** Opening DATA PROVIDED block **
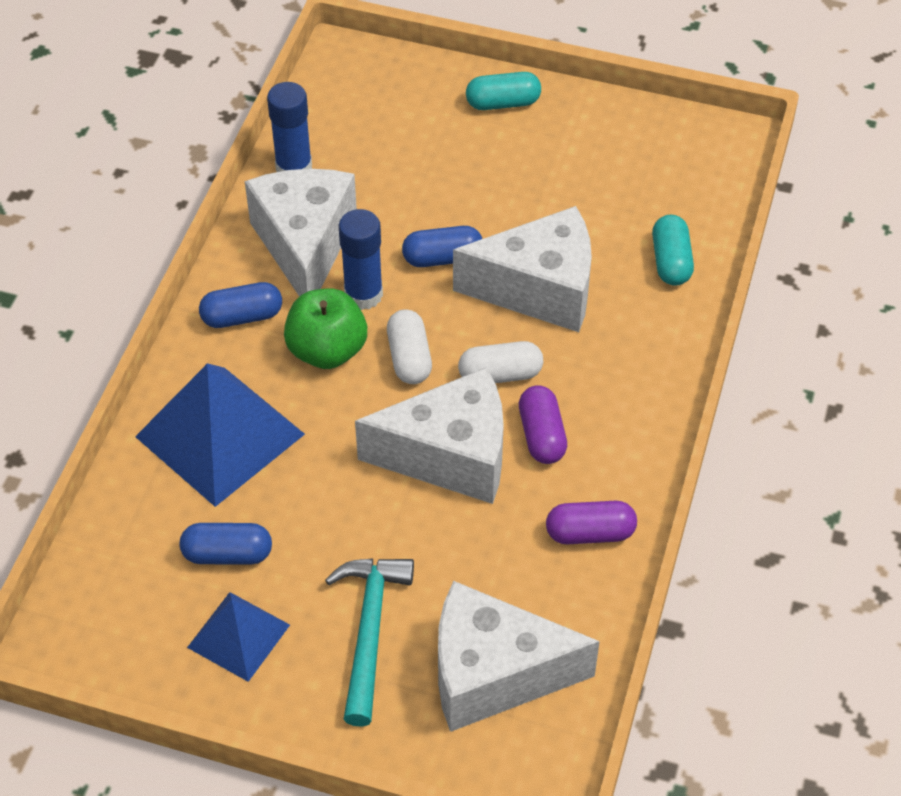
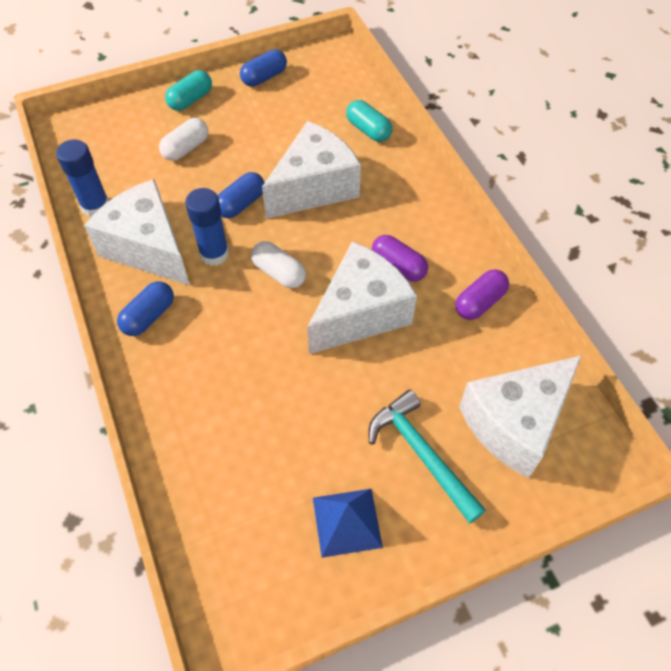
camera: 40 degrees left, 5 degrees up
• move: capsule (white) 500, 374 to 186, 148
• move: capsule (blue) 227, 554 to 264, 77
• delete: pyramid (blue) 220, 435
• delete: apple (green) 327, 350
** Closing DATA PROVIDED block **
** Opening DATA PROVIDED block **
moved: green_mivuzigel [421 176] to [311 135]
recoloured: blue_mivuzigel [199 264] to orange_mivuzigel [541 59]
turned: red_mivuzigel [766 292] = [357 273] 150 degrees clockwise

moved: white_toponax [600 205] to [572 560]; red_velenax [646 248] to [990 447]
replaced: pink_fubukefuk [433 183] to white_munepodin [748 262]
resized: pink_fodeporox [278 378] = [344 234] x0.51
** Closing DATA PROVIDED block **
** Opening DATA PROVIDED block **
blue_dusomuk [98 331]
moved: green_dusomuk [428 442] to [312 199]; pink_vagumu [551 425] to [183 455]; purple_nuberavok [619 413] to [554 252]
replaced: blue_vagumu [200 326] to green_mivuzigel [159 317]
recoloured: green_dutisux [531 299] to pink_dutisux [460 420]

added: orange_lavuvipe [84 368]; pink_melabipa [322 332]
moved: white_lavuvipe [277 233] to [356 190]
** Closing DATA PROVIDED block **
## WHAT TO WORK ON:
Transcribe each line of the data above, unaltered, from the one where "moved: green_mivuzigel [421 176] to [311 135]" appears to the one where "resized: pink_fodeporox [278" appears, inclusive of both.

## PROBLEM SOLUTION:
moved: green_mivuzigel [421 176] to [311 135]
recoloured: blue_mivuzigel [199 264] to orange_mivuzigel [541 59]
turned: red_mivuzigel [766 292] = [357 273] 150 degrees clockwise

moved: white_toponax [600 205] to [572 560]; red_velenax [646 248] to [990 447]
replaced: pink_fubukefuk [433 183] to white_munepodin [748 262]
resized: pink_fodeporox [278 378] = [344 234] x0.51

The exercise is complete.